● The task: Restate word for word all of the lines below, with each image left out.

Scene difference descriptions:
◆ ◆ ◆ ◆ ◆ ◆ ◆
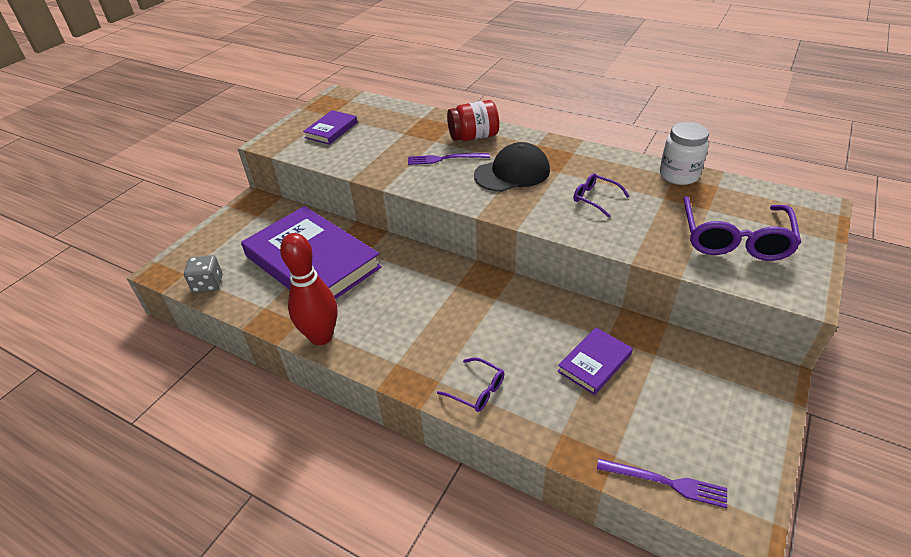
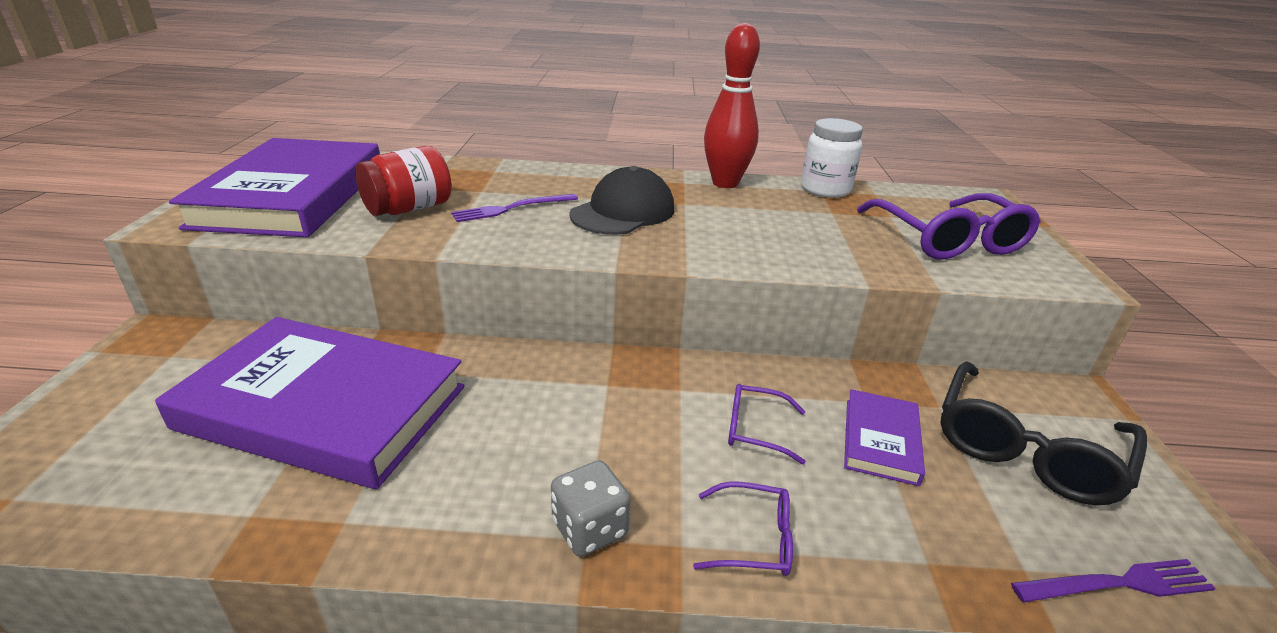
camera: 30 degrees left, 10 degrees down
grey dice [184,255,222,293] -> grey dice moved to [551,460,631,557]
red bowling pin [280,233,337,345] -> red bowling pin moved to [704,23,760,188]
purple book [303,110,357,145] -> purple book [169,138,380,237], size x2.21
red jar [447,100,499,141] -> red jar moved to [355,146,452,216]
purple glasses [573,173,629,218] -> purple glasses moved to [728,384,806,464]
none -> black glasses [941,361,1147,505]

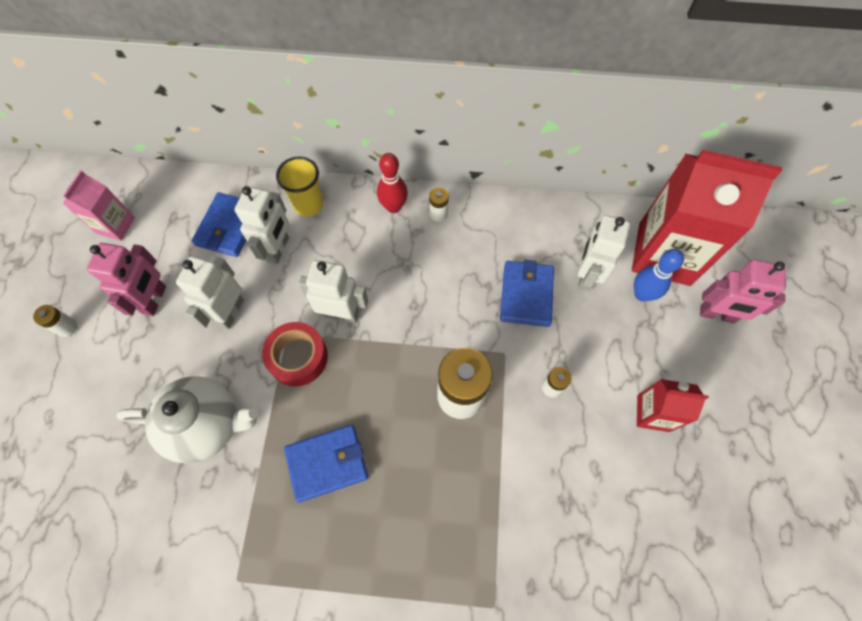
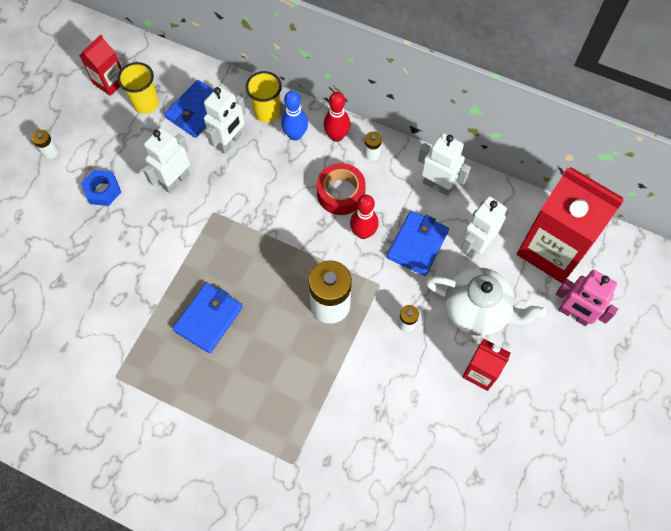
camera: 20 degrees right, 0 degrees up
pink carton [63,170,135,241] -> red carton [79,35,122,96]
pink robot [87,243,166,316] -> none
white teapot [116,376,258,463] -> white teapot moved to [426,268,546,336]
red tape [262,322,328,386] -> red tape moved to [317,163,366,215]
blue wallet [284,425,368,502] -> blue wallet turned 60 degrees counterclockwise [173,283,243,353]
white robot [298,260,368,323] -> white robot moved to [418,133,471,196]
blue bowling pin [634,249,684,301] -> blue bowling pin moved to [281,91,308,141]
none -> blue nut [81,170,121,206]
none -> yellow cup [118,62,159,114]
none -> red bowling pin [350,195,379,239]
◆ ◆ ◆ ◆ ◆ ◆ ◆
● Output for this task:
camera: 30 degrees left, 10 degrees down
grey dice [184,255,222,293] -> grey dice moved to [551,460,631,557]
red bowling pin [280,233,337,345] -> red bowling pin moved to [704,23,760,188]
purple book [303,110,357,145] -> purple book [169,138,380,237], size x2.21
red jar [447,100,499,141] -> red jar moved to [355,146,452,216]
purple glasses [573,173,629,218] -> purple glasses moved to [728,384,806,464]
none -> black glasses [941,361,1147,505]

camera: 20 degrees right, 0 degrees up
pink carton [63,170,135,241] -> red carton [79,35,122,96]
pink robot [87,243,166,316] -> none
white teapot [116,376,258,463] -> white teapot moved to [426,268,546,336]
red tape [262,322,328,386] -> red tape moved to [317,163,366,215]
blue wallet [284,425,368,502] -> blue wallet turned 60 degrees counterclockwise [173,283,243,353]
white robot [298,260,368,323] -> white robot moved to [418,133,471,196]
blue bowling pin [634,249,684,301] -> blue bowling pin moved to [281,91,308,141]
none -> blue nut [81,170,121,206]
none -> yellow cup [118,62,159,114]
none -> red bowling pin [350,195,379,239]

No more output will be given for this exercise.